YOUR TASK:
Within the records below, find the line containing "R5: 2.2k (VI, VO) -> 68k (VI, VO)". Reproduce it and each line after it exactly, and nothing else.

RECORDS TO USE:
################
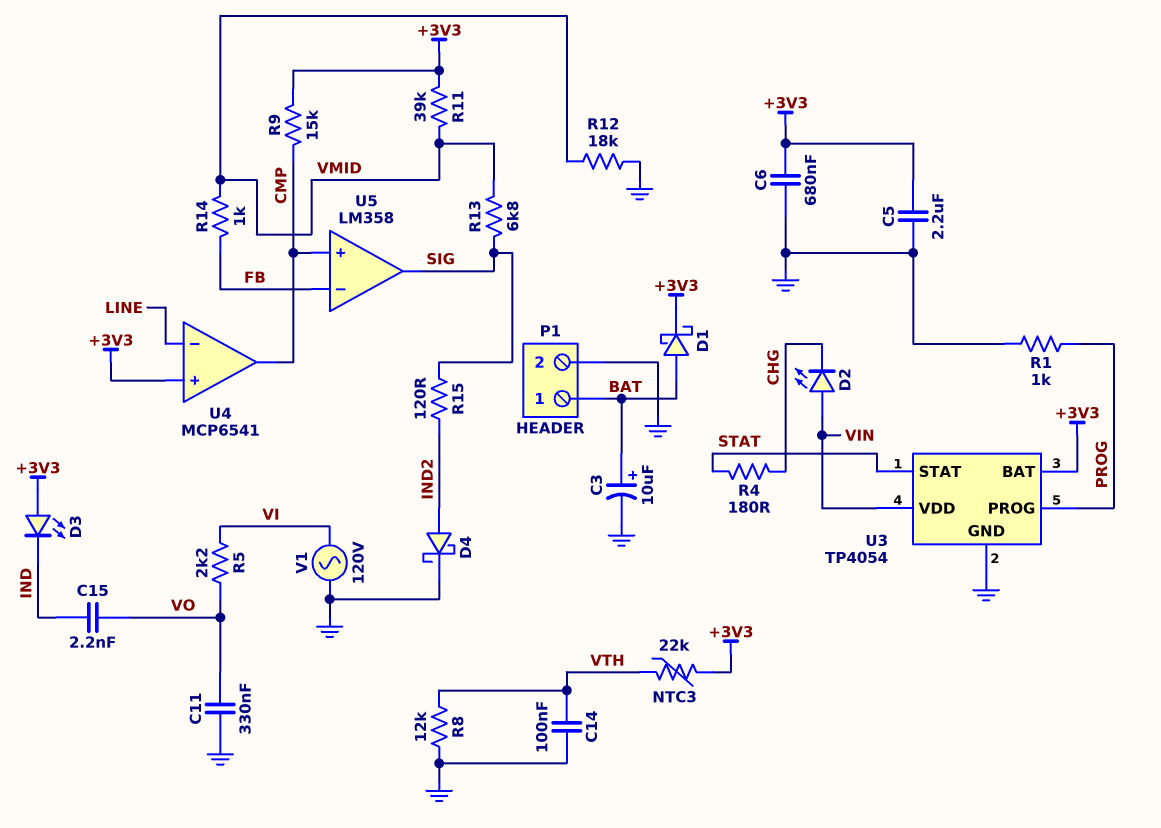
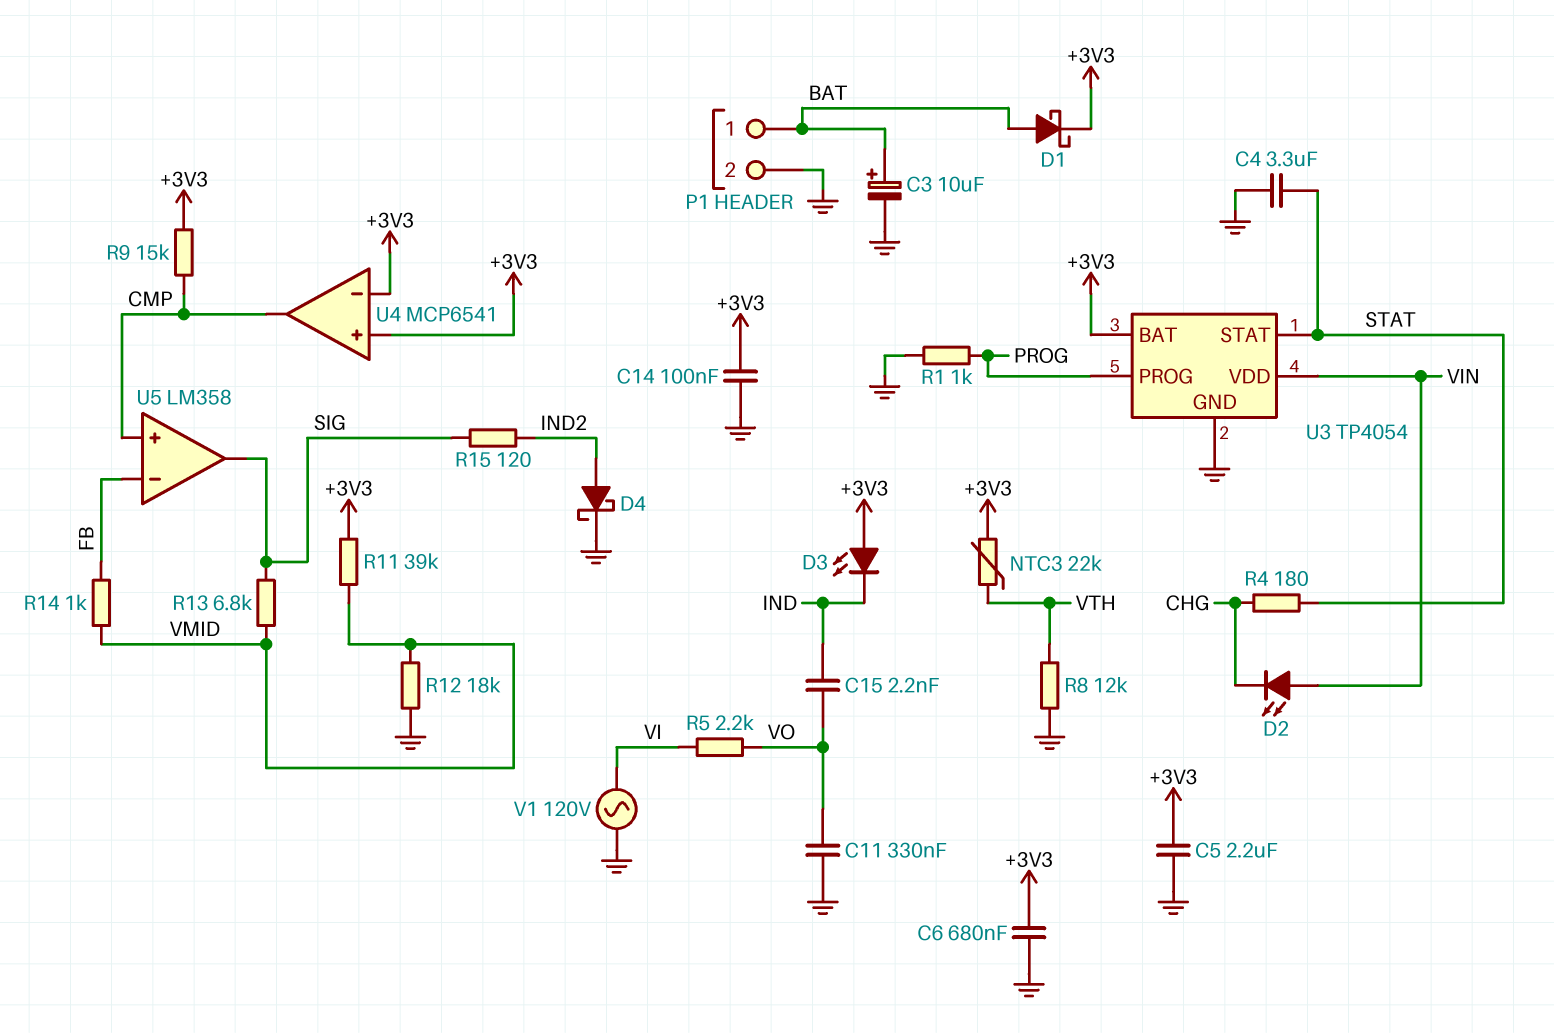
C4: none -> 3.3uF (GND, STAT)
C14: 100nF (GND, VTH) -> 100nF (+3V3, GND)
U4 pin in-: LINE -> +3V3

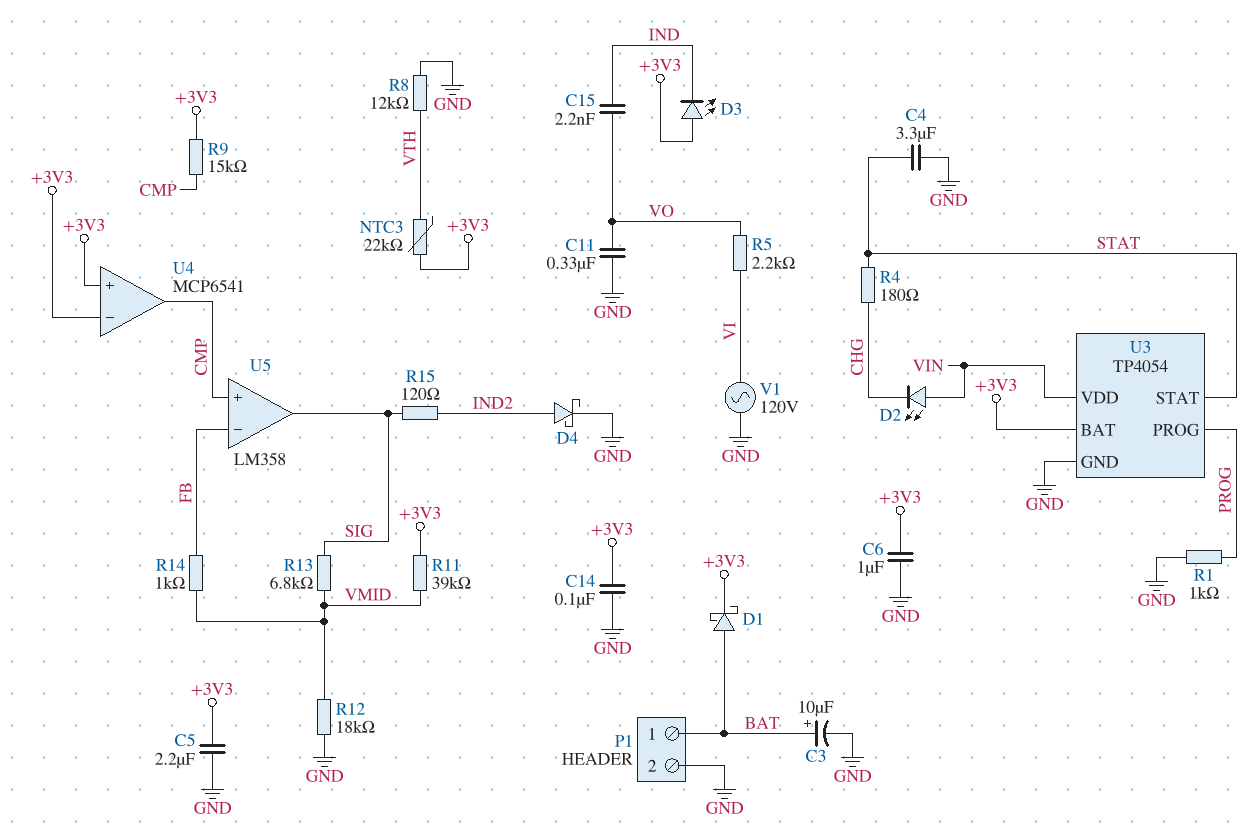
C6: 680nF (+3V3, GND) -> 1uF (+3V3, GND)

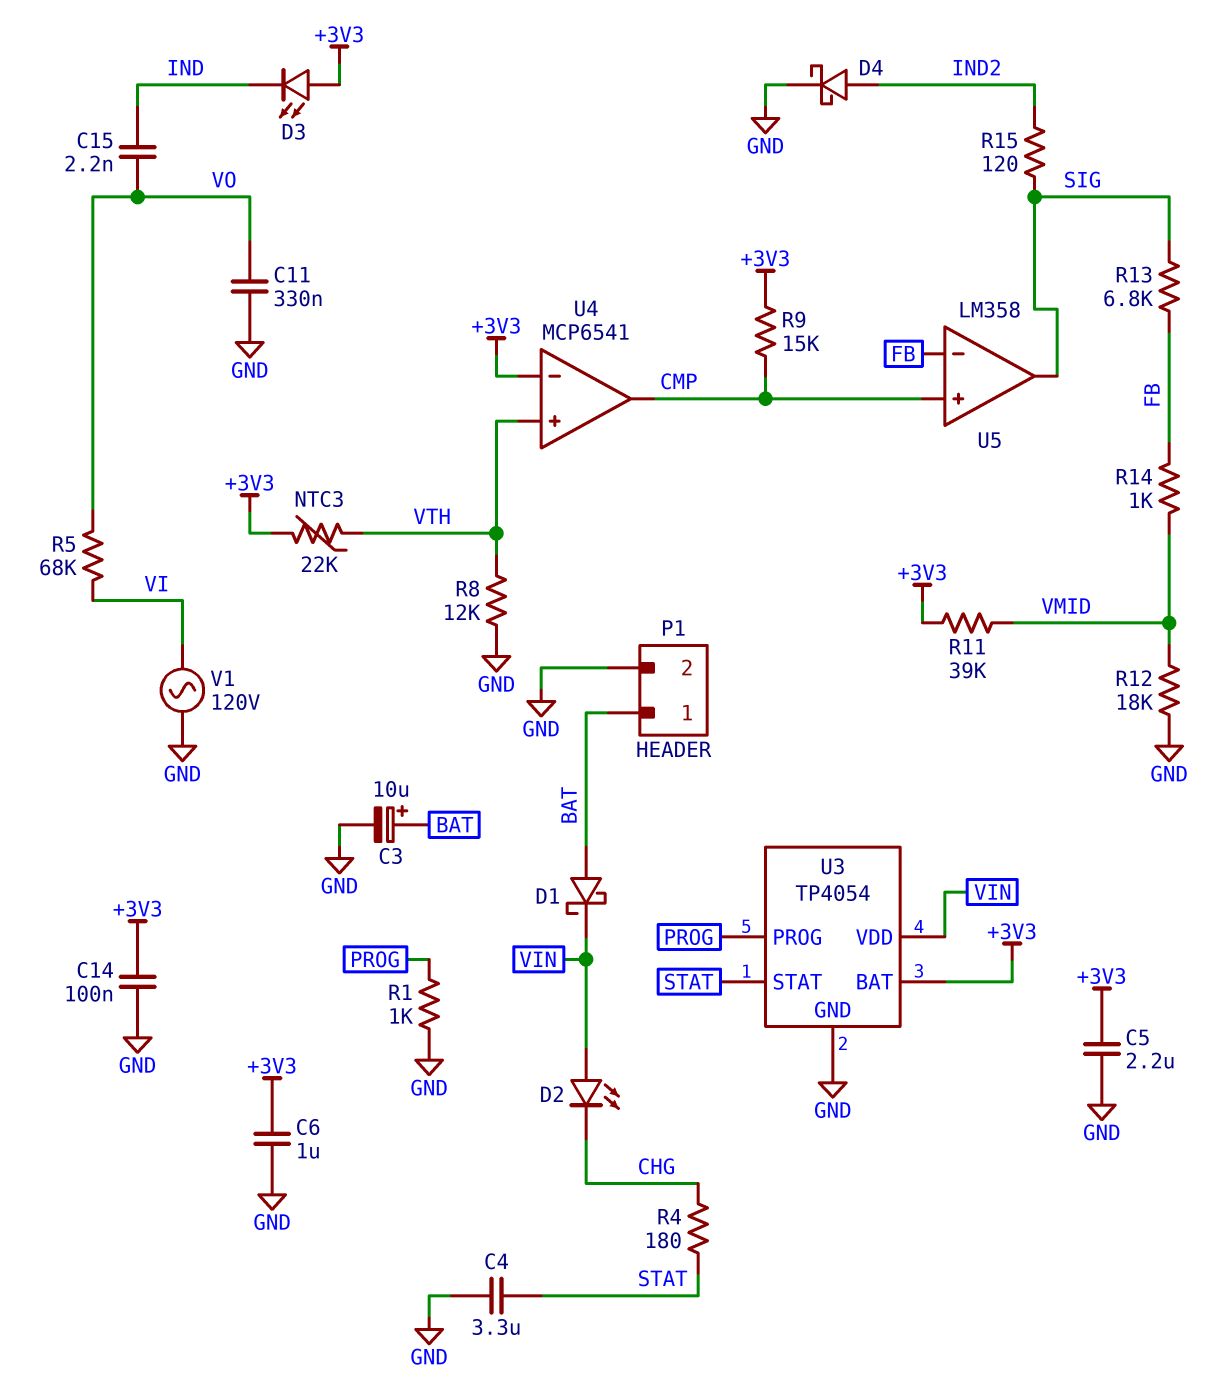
D1: schottky (A BAT, K +3V3) -> schottky (A BAT, K VIN)
R5: 2.2k (VI, VO) -> 68k (VI, VO)
R13: 6.8k (SIG, VMID) -> 6.8k (FB, SIG)
U4 pin in+: +3V3 -> VTH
################
EXERCISE OUTPUT:
R5: 2.2k (VI, VO) -> 68k (VI, VO)
R13: 6.8k (SIG, VMID) -> 6.8k (FB, SIG)
U4 pin in+: +3V3 -> VTH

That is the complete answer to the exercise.